━━━ DATASET CONTENT
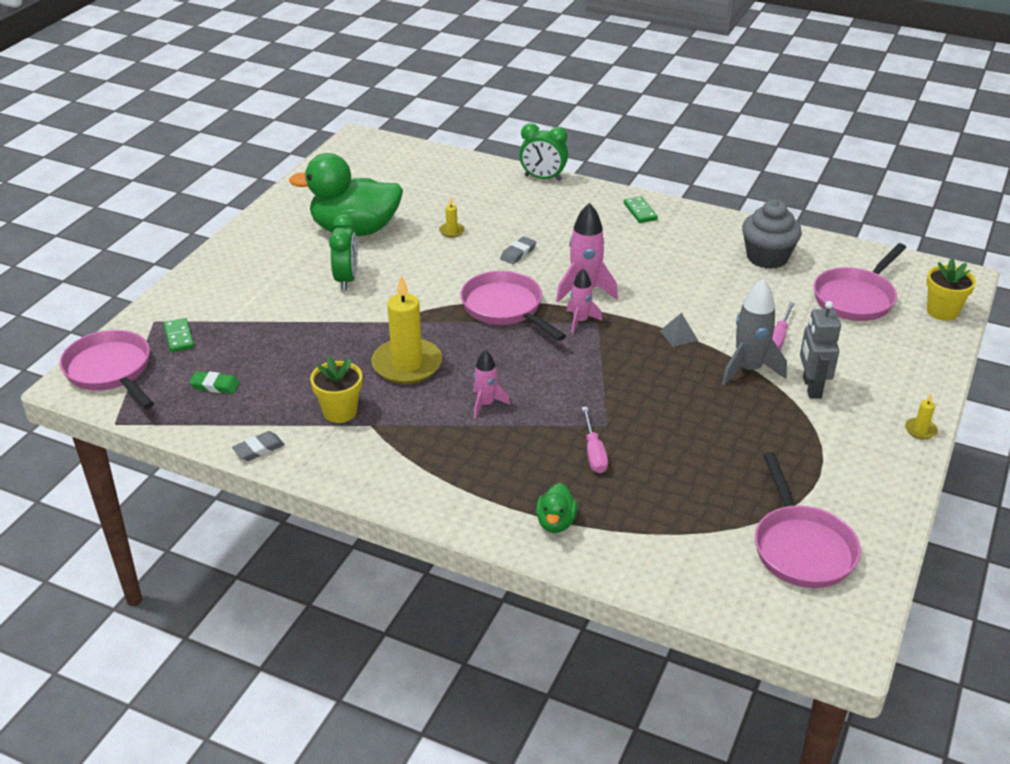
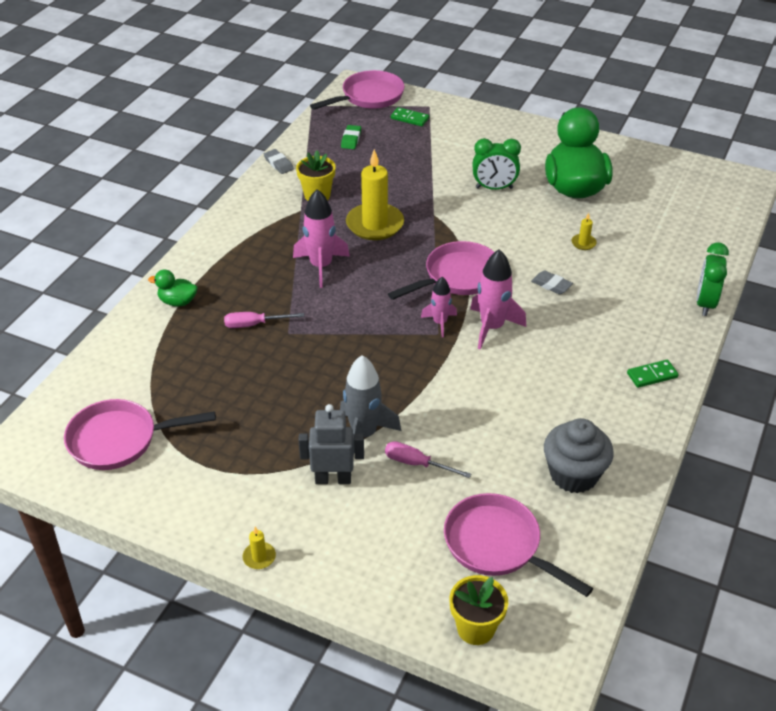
camera: 90 degrees right, 5 degrees up
(179, 337) = (409, 118): green domino -> green domino turned 45 degrees clockwise
(486, 404) = (321, 266): pink rocket -> pink rocket, size x1.64
(678, 335) = (419, 388): grey pyramid -> none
━━━━━━
■ EXERCISE AIM: Look through the data and show every line containing "degrees".

■ EXERCISE SOLUTION:
camera: 90 degrees right, 5 degrees up
(179, 337) = (409, 118): green domino -> green domino turned 45 degrees clockwise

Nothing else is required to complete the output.